● Activity: Transcribe verbatim every line from the line containing "IC2 pin Q4: none -> N6" to the end of the entries, including both endpoints. Output nothing beyond those lines.

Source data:
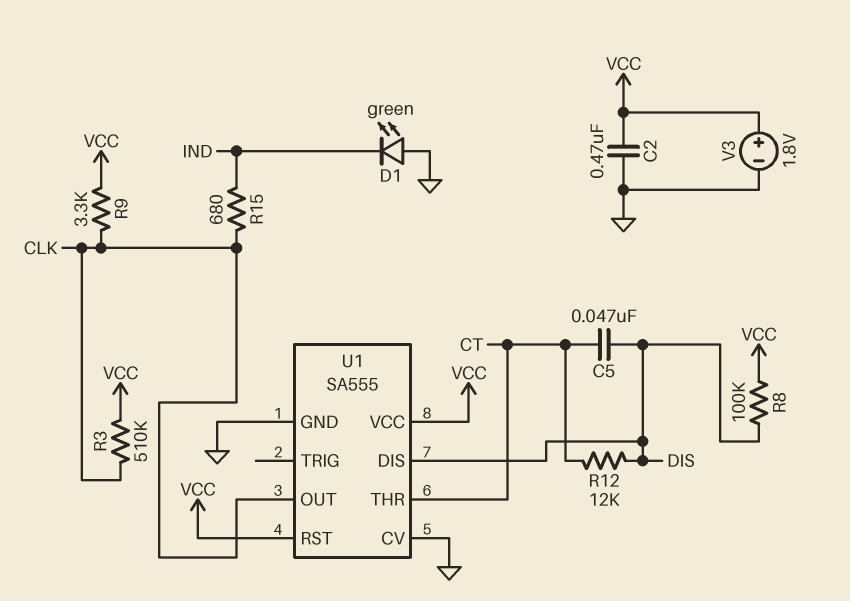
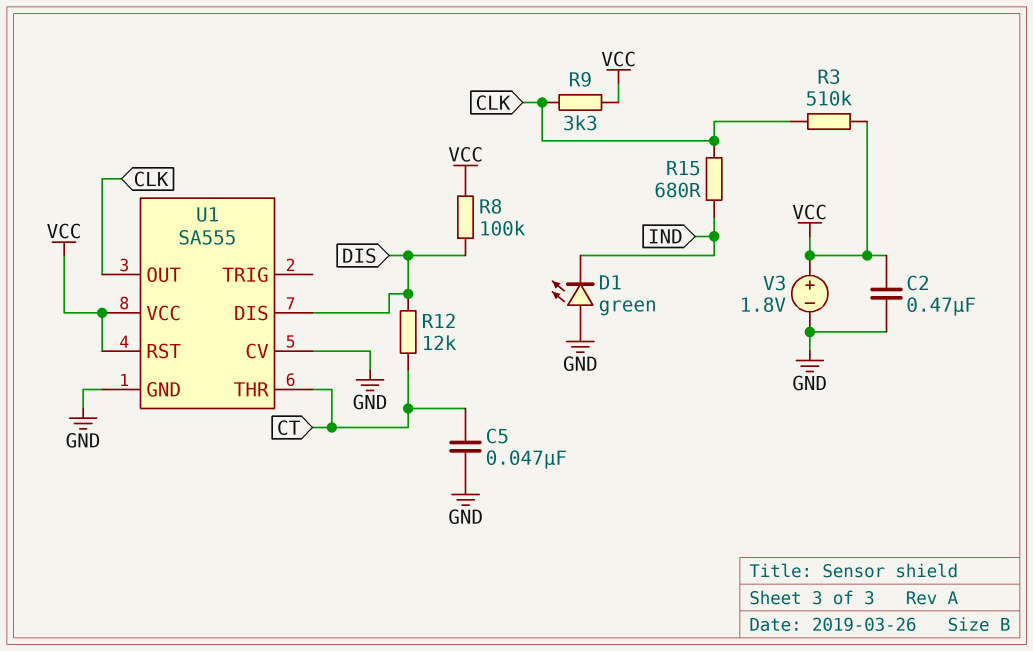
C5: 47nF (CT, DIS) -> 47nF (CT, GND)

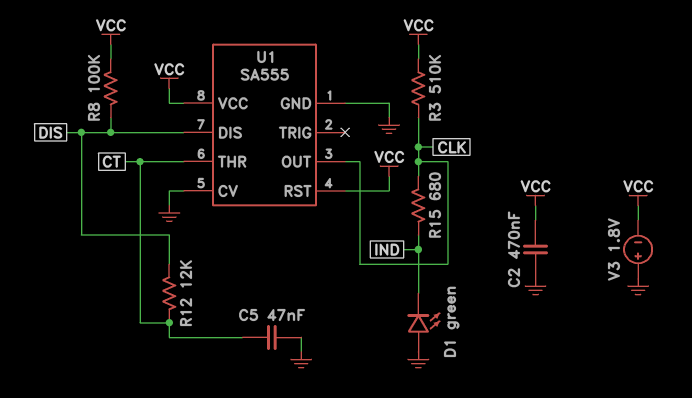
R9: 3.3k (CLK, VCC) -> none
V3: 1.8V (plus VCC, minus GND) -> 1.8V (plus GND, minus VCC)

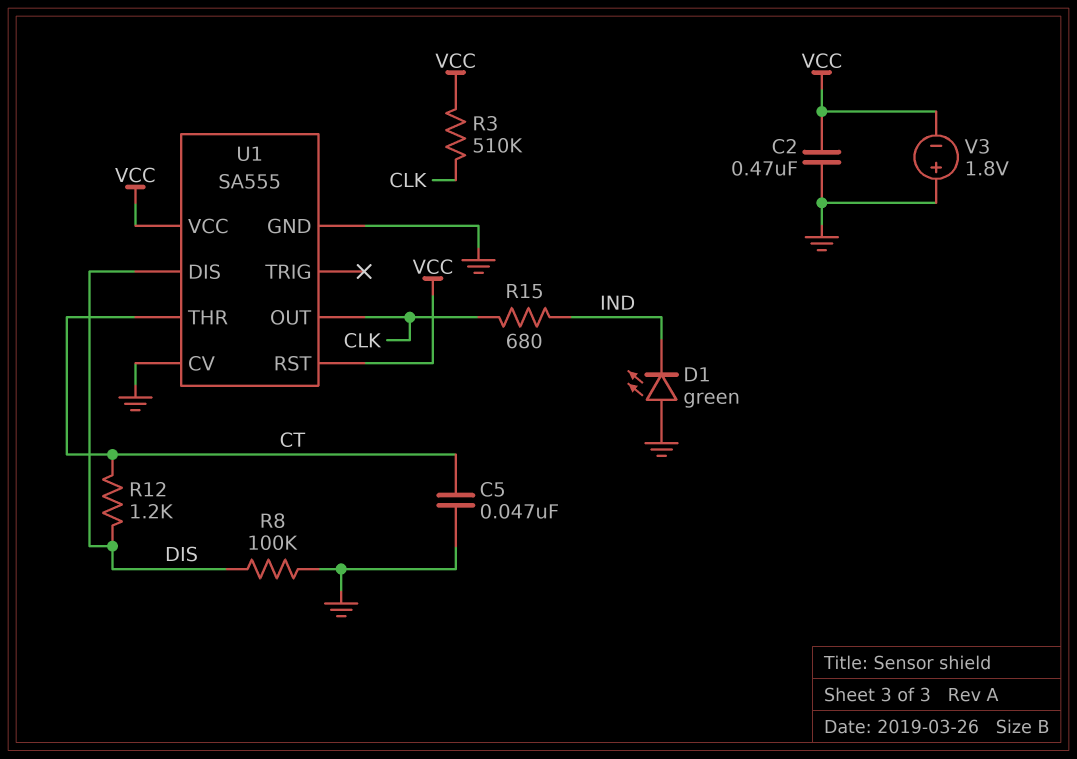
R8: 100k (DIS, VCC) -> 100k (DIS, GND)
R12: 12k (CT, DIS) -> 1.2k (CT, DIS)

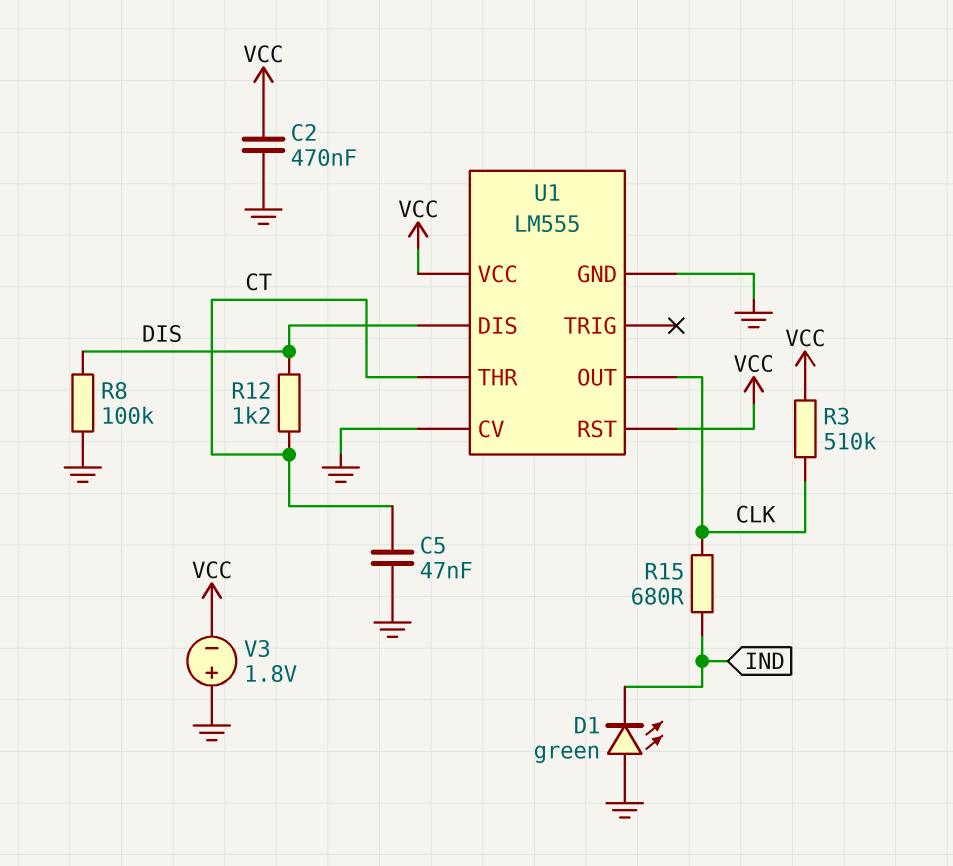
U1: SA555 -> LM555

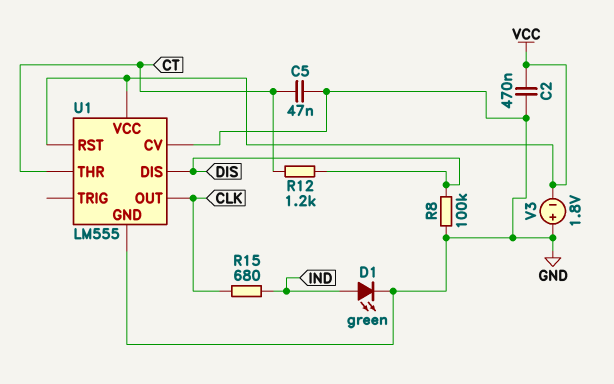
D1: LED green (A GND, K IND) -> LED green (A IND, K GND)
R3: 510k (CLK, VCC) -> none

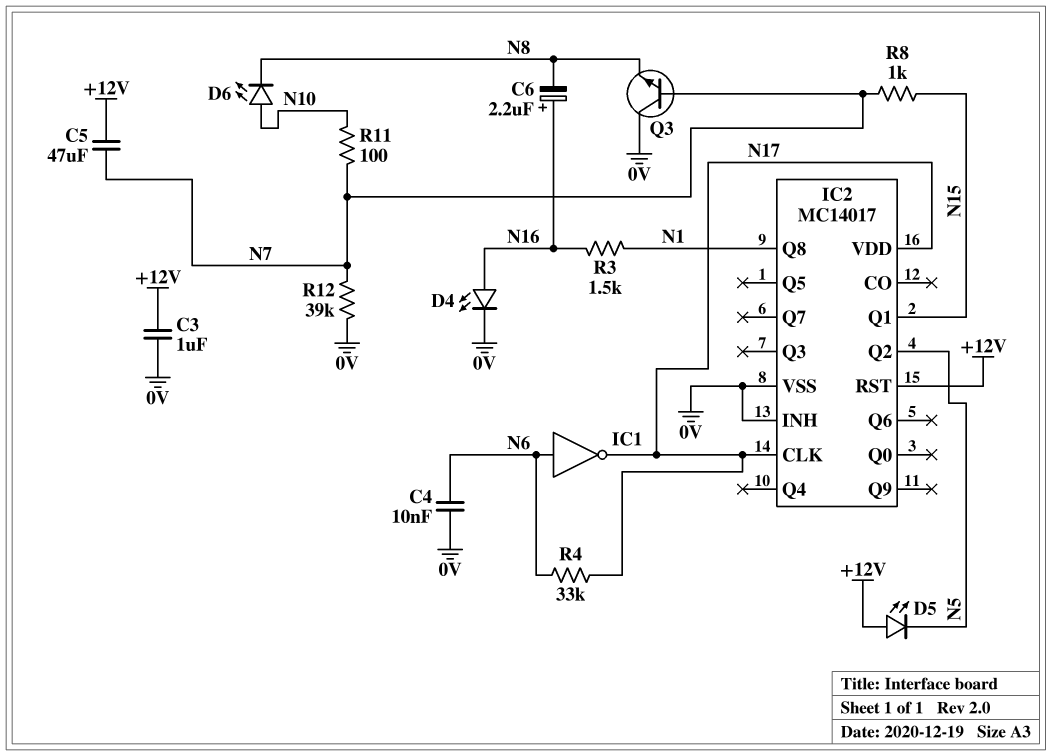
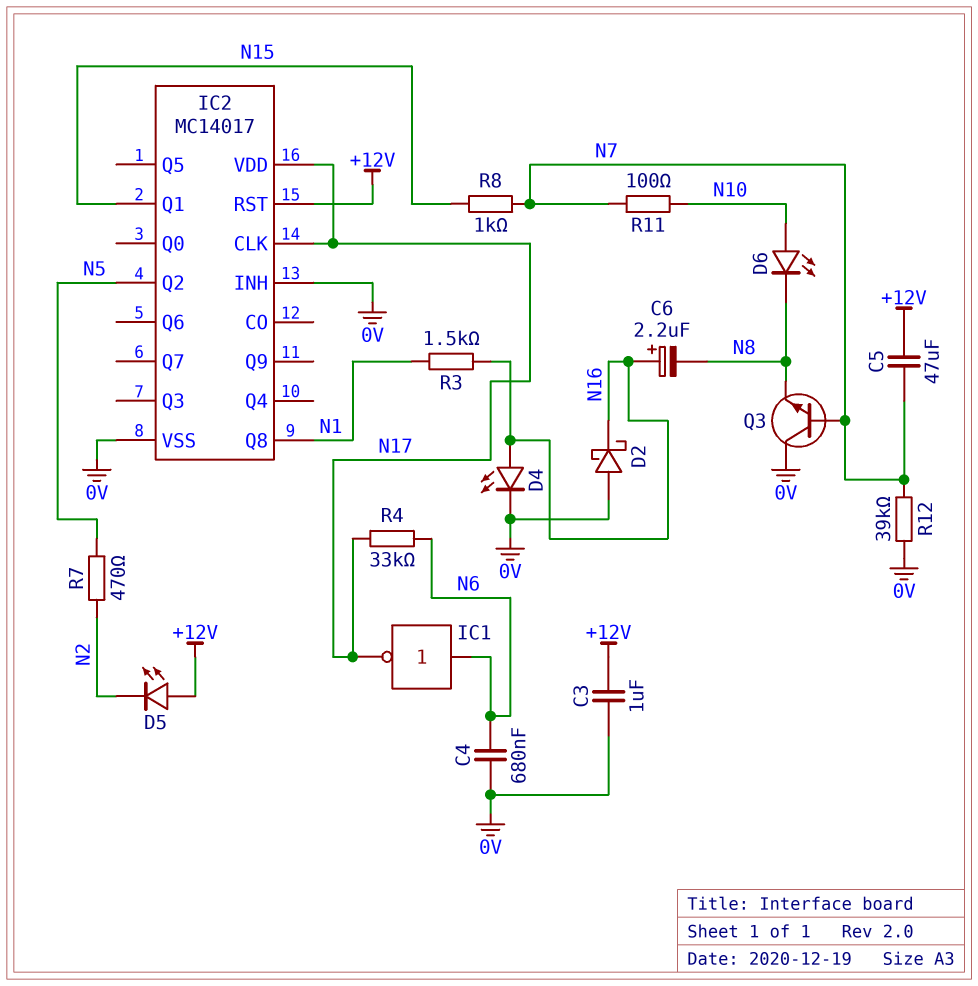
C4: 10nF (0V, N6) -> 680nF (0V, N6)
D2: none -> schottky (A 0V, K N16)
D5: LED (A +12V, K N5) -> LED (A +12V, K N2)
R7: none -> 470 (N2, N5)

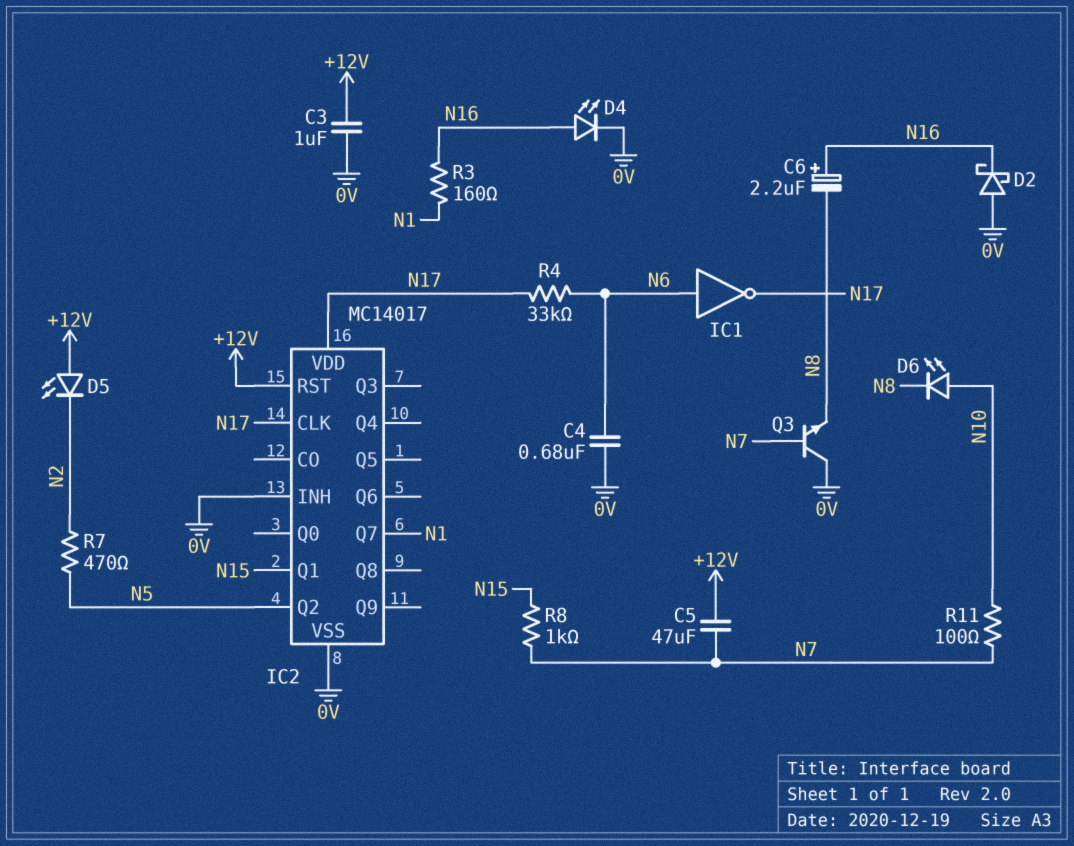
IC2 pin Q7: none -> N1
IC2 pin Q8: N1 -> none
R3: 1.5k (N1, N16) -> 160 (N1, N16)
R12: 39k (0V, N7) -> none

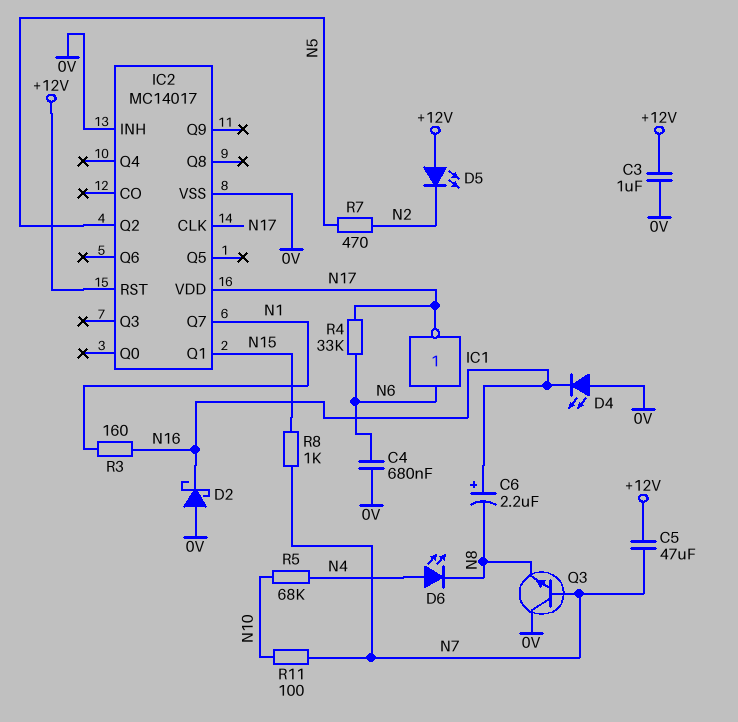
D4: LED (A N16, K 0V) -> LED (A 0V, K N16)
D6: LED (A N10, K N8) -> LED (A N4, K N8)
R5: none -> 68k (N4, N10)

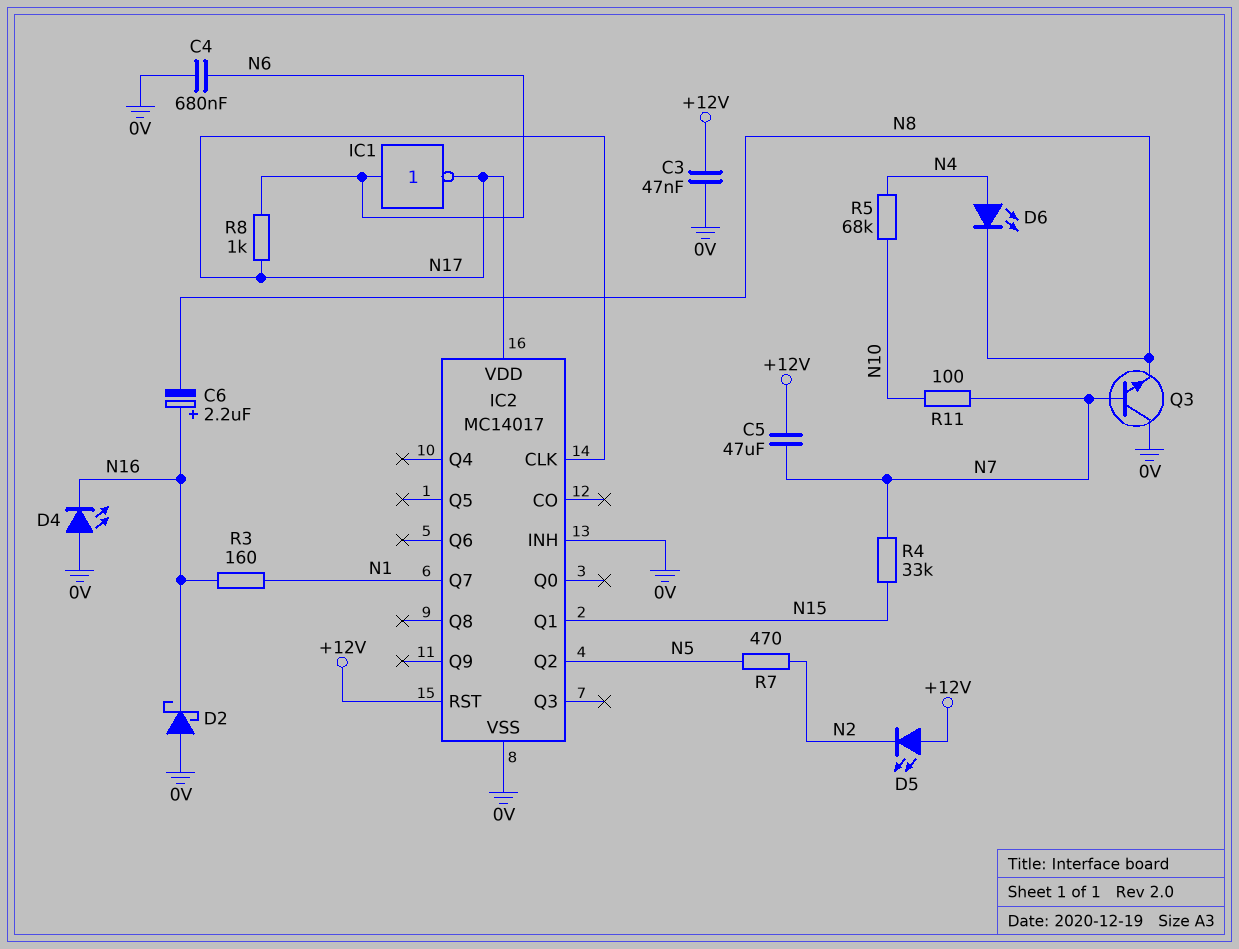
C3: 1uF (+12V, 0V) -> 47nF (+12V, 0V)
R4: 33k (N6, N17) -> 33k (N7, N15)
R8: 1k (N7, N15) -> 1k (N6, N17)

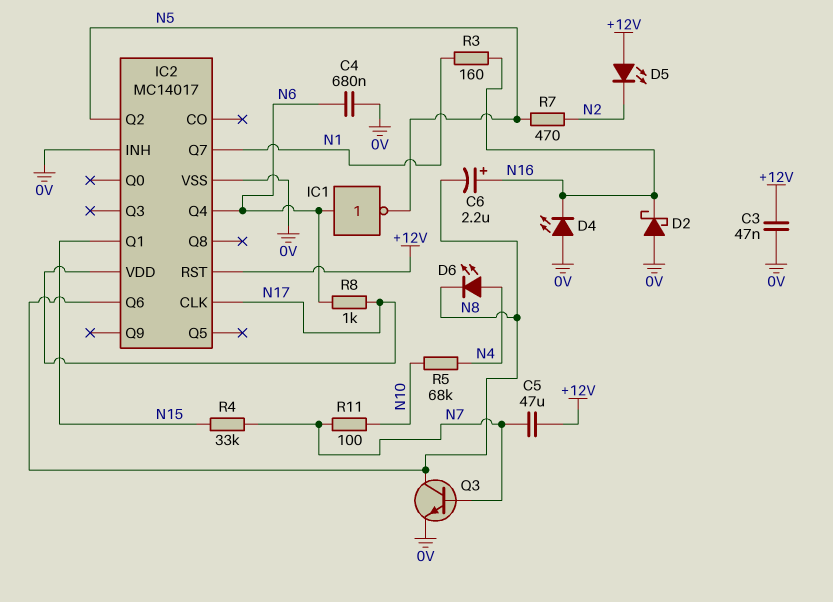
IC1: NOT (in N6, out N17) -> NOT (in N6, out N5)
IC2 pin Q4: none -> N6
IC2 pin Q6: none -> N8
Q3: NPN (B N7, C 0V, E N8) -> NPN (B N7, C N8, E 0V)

● Exercise output:
IC2 pin Q4: none -> N6
IC2 pin Q6: none -> N8
Q3: NPN (B N7, C 0V, E N8) -> NPN (B N7, C N8, E 0V)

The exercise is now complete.